Scene difference descriptions:
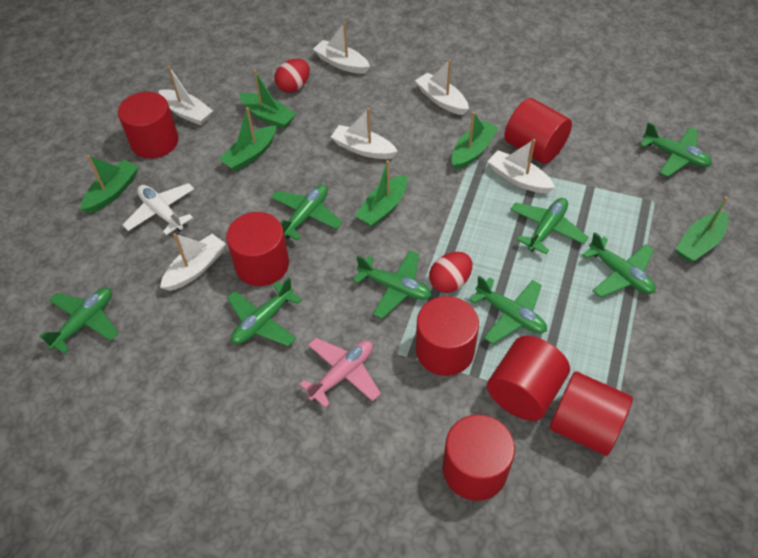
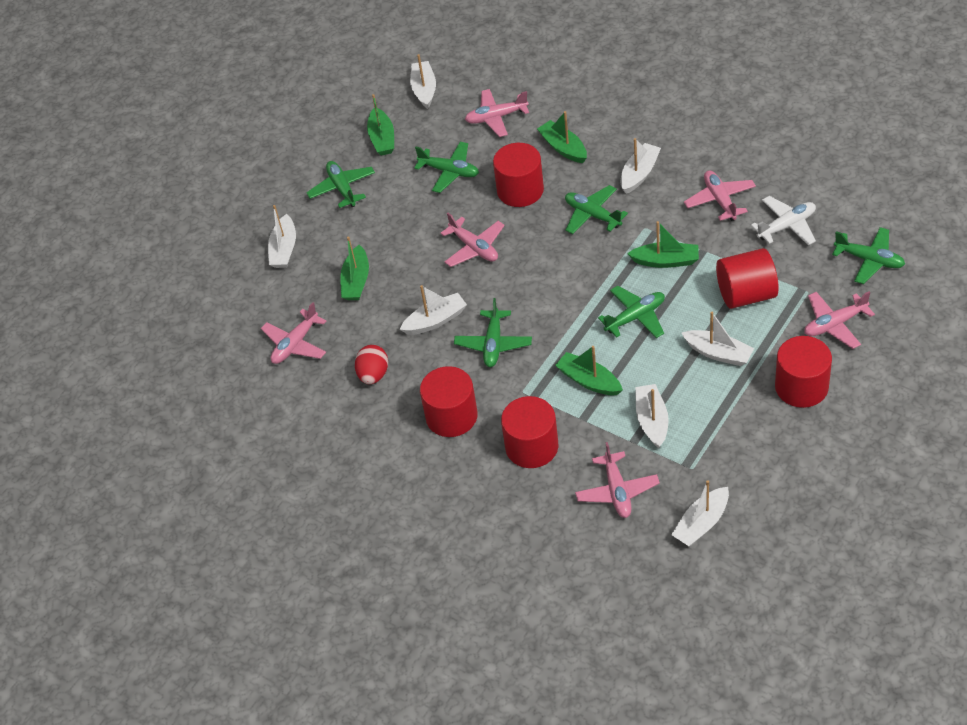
green boat: 6 -> 5
green plane: 8 -> 6
pink plane: 1 -> 6
red cylinder: 7 -> 5
red egg: 2 -> 1
white boat: 6 -> 7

* **Task details**
The records above should be written out in full and unchanged, except that pictures are dropped.

* **Task output**
green boat: 6 -> 5
green plane: 8 -> 6
pink plane: 1 -> 6
red cylinder: 7 -> 5
red egg: 2 -> 1
white boat: 6 -> 7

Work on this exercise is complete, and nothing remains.